:: Problem description ::
Below are the entries; return every line among them that holds the word "none".

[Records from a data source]
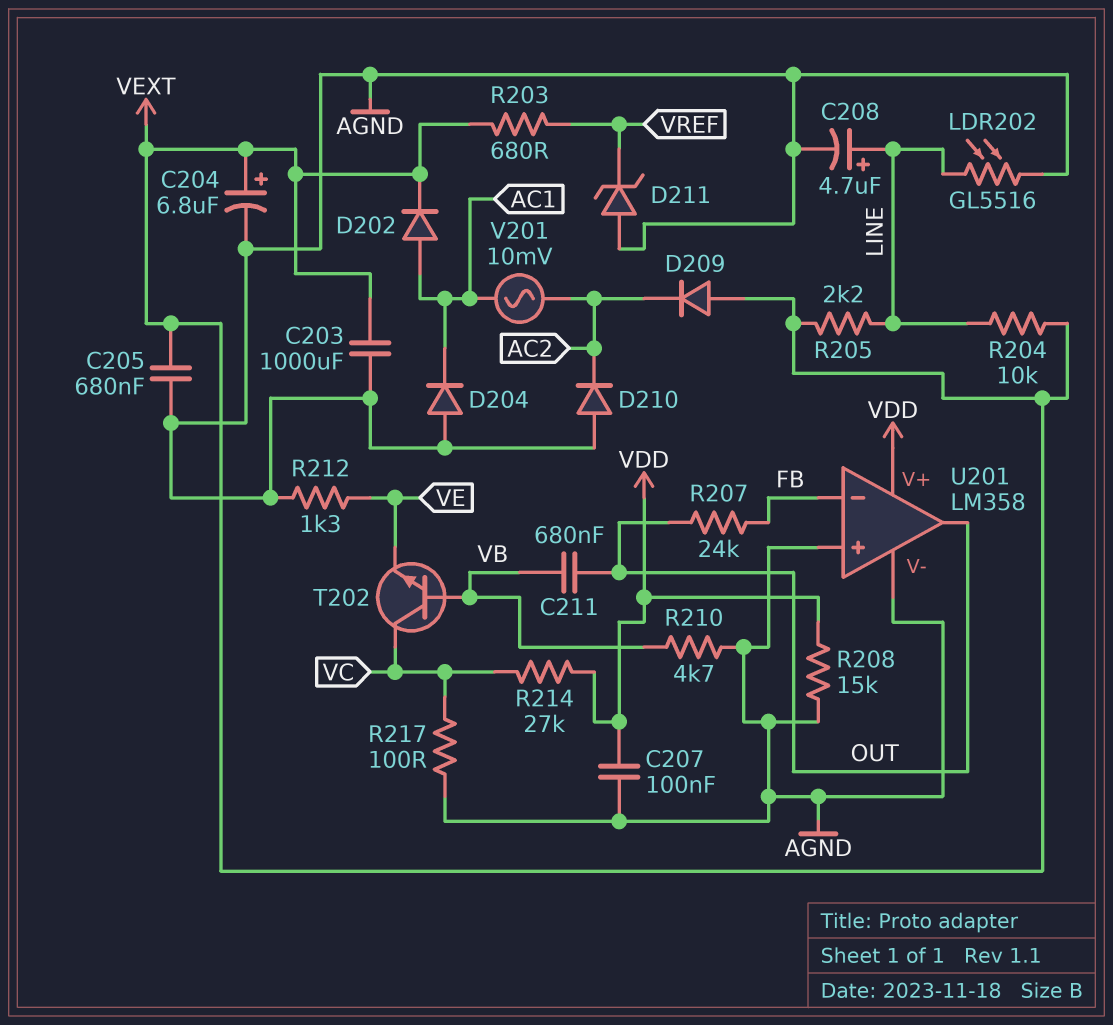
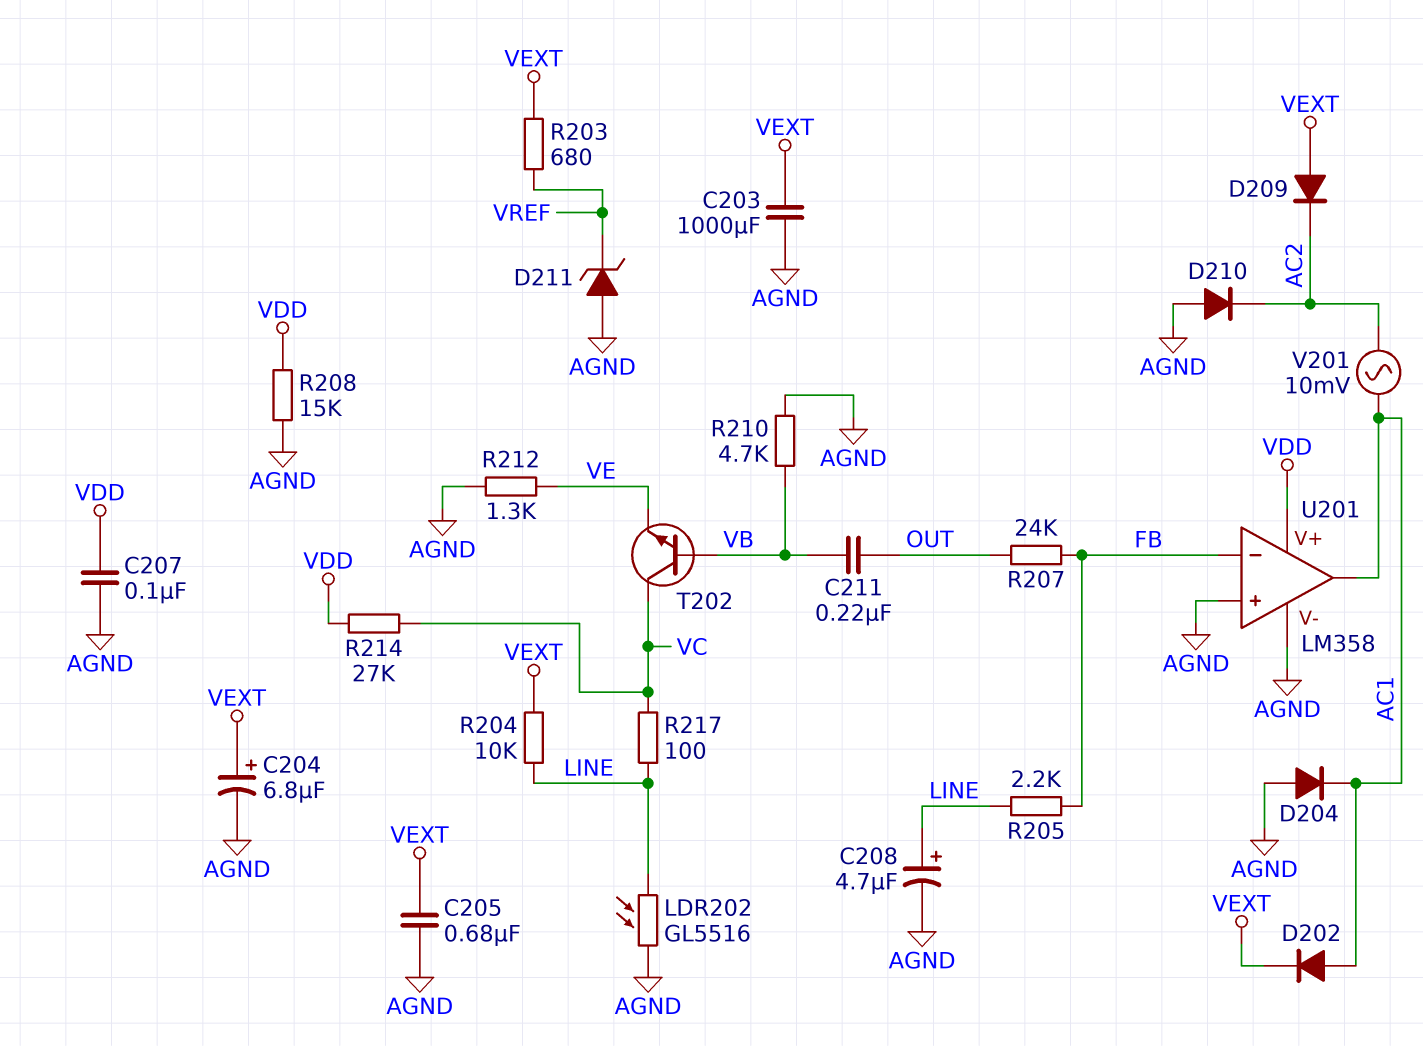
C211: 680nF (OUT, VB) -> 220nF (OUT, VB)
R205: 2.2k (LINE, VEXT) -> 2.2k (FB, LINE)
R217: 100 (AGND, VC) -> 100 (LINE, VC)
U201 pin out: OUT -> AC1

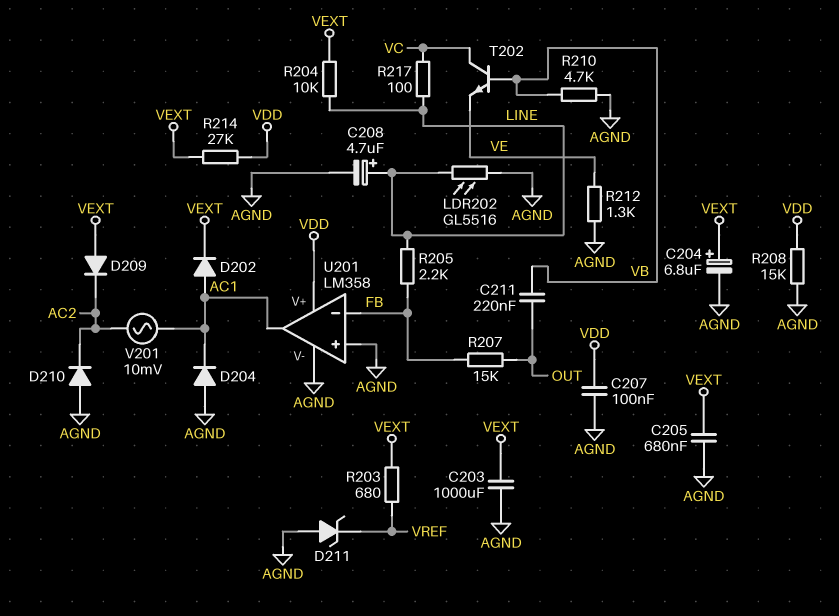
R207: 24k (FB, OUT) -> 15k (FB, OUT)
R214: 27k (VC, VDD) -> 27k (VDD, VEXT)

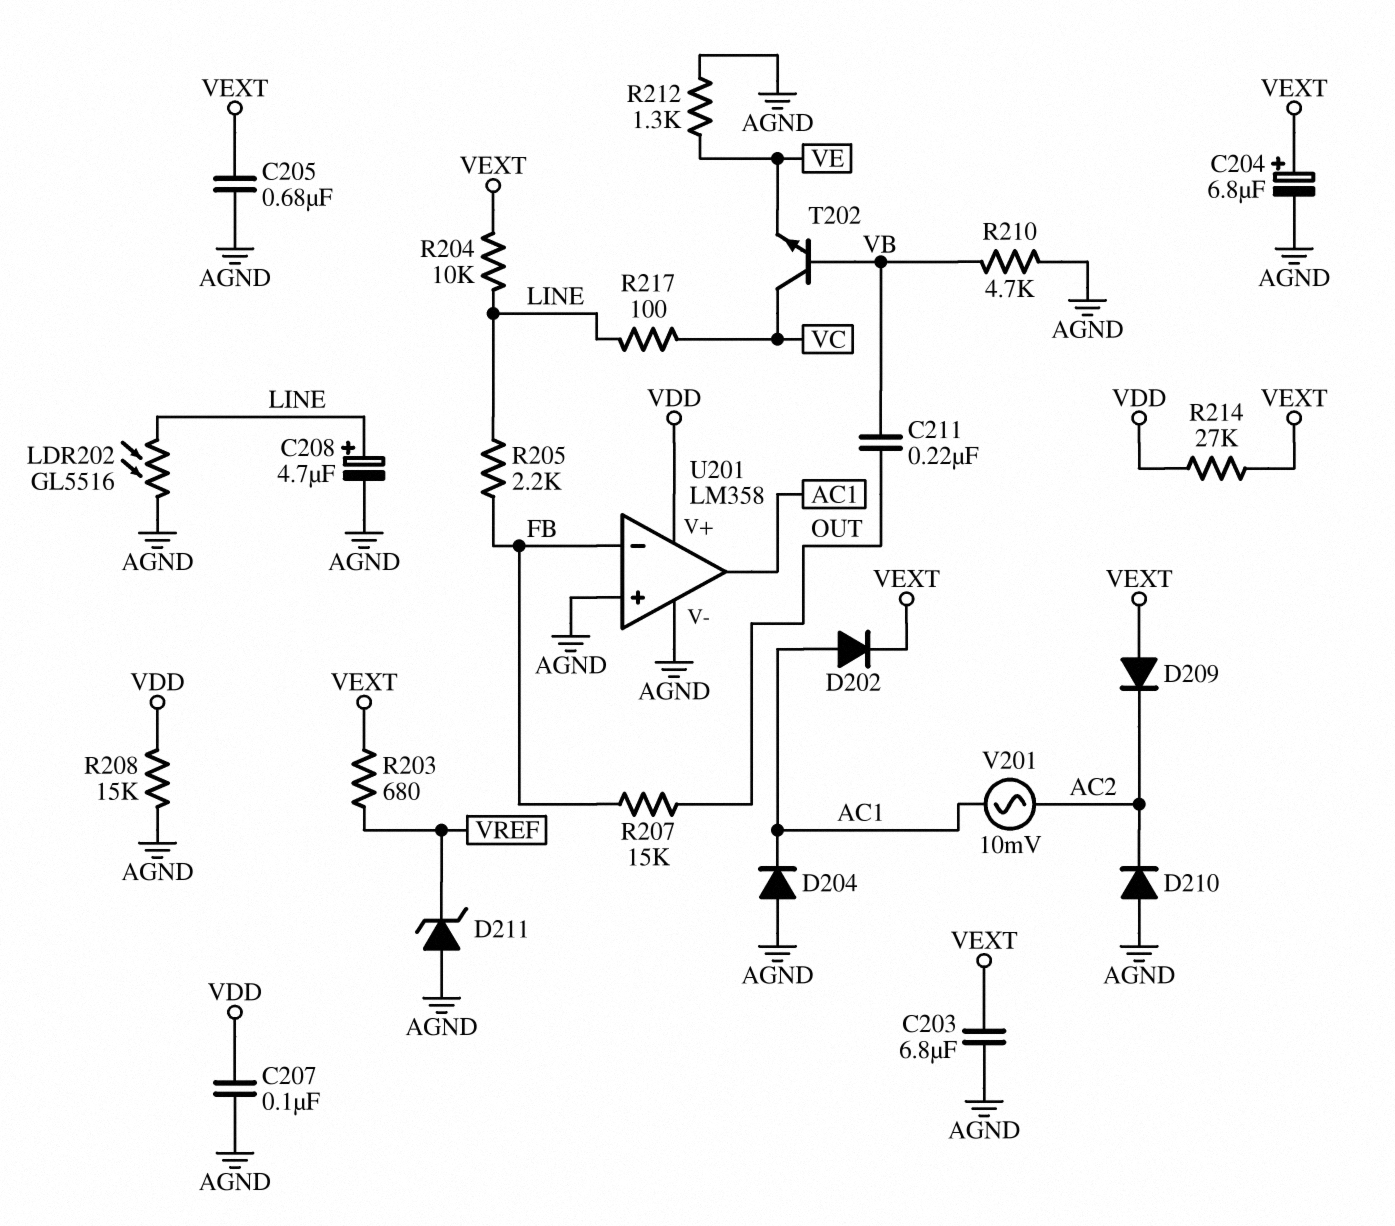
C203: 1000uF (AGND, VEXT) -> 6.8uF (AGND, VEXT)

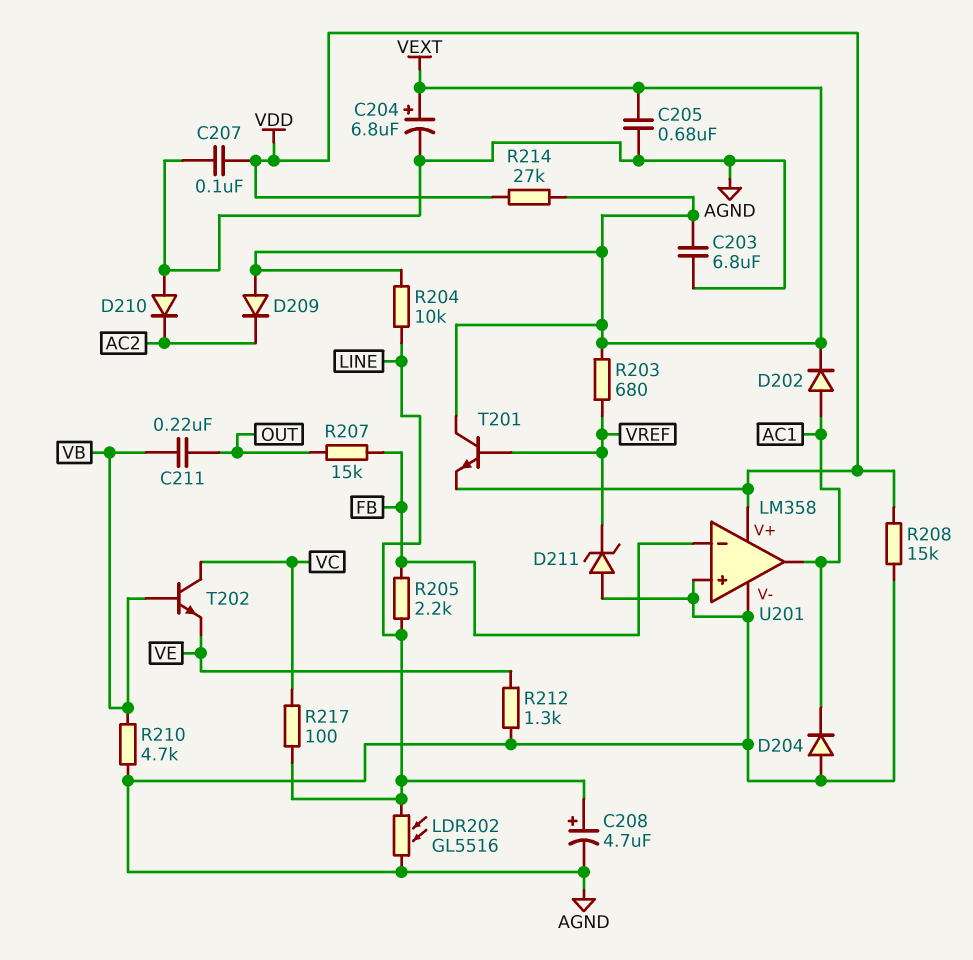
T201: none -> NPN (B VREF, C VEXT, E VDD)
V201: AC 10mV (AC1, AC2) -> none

:: Reply to the task ::
T201: none -> NPN (B VREF, C VEXT, E VDD)
V201: AC 10mV (AC1, AC2) -> none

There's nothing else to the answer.